WHAT YOU WILL DO
Check each line of the material for "brown" and report how many lines have it, with nothing added.

INFORMATION GIVEN
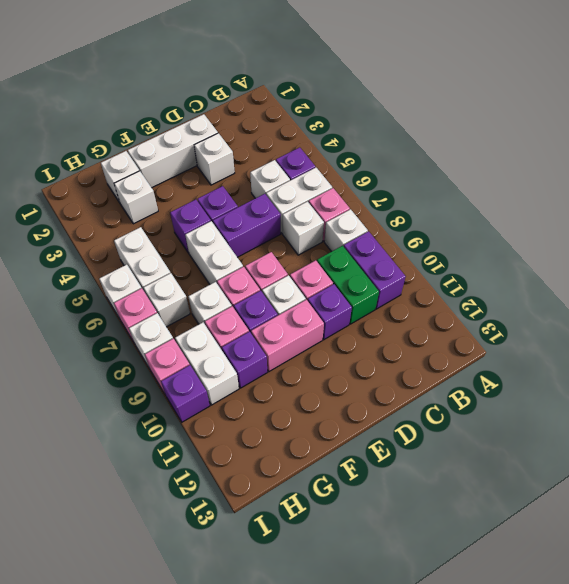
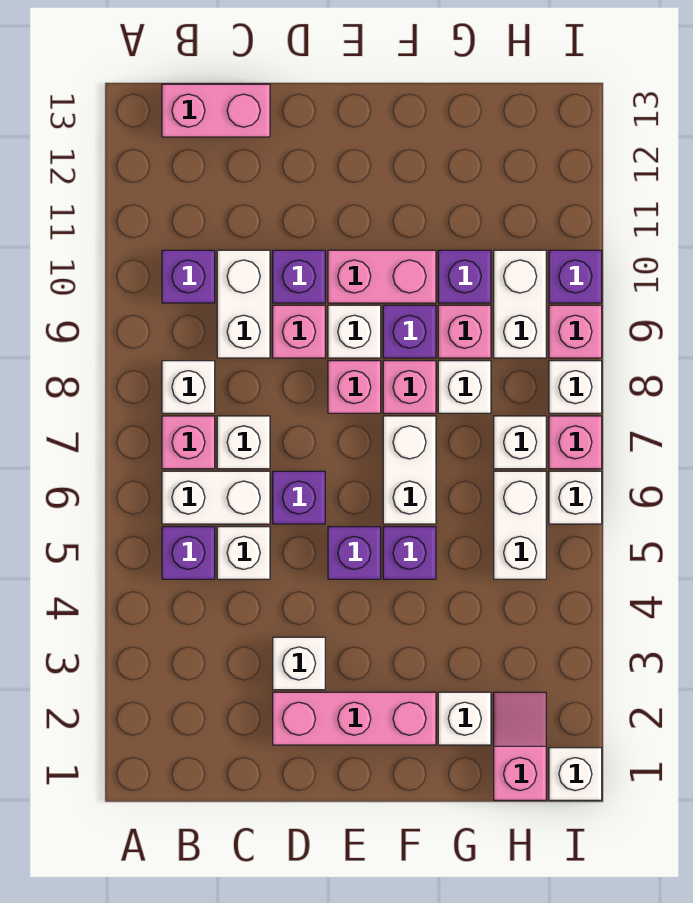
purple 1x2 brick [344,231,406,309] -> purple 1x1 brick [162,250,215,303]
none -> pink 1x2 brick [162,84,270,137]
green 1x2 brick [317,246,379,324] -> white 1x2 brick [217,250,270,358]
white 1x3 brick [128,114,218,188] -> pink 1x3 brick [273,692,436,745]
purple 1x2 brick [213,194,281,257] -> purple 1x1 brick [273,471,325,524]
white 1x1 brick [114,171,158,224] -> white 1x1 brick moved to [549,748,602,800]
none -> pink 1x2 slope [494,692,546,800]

* * *

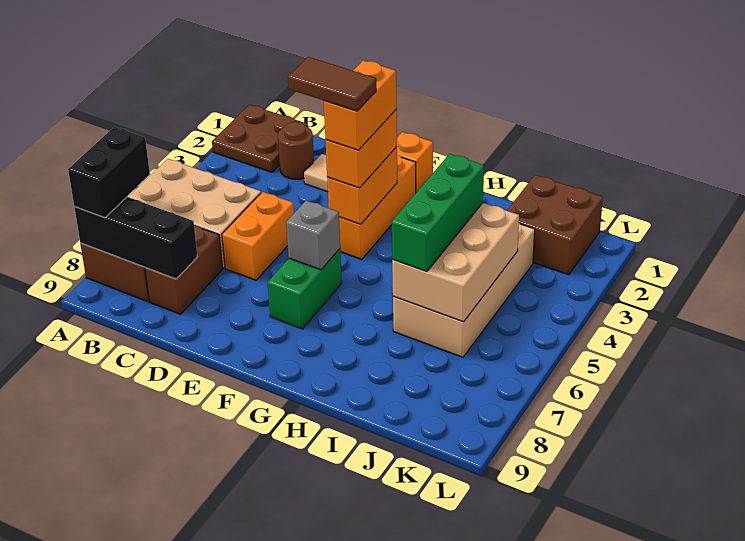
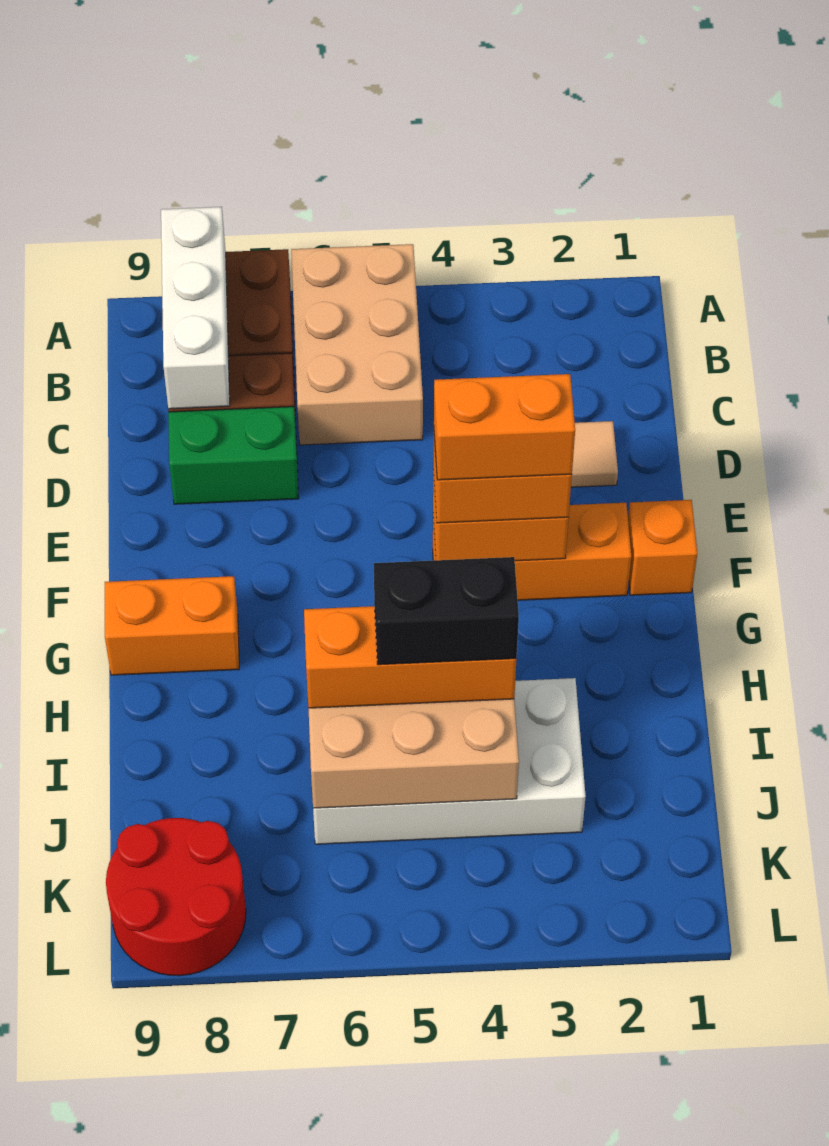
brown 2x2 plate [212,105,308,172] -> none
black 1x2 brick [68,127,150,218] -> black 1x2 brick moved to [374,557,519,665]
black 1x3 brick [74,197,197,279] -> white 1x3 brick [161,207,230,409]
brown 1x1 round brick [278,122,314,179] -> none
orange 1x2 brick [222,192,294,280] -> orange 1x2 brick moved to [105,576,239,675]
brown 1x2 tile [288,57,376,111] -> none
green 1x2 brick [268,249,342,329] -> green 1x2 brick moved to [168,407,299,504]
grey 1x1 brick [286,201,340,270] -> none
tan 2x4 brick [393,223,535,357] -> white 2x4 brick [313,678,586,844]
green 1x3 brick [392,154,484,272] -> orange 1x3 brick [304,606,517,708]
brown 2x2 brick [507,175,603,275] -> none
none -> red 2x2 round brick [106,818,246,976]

RESULT OF THIS EXERCISE
4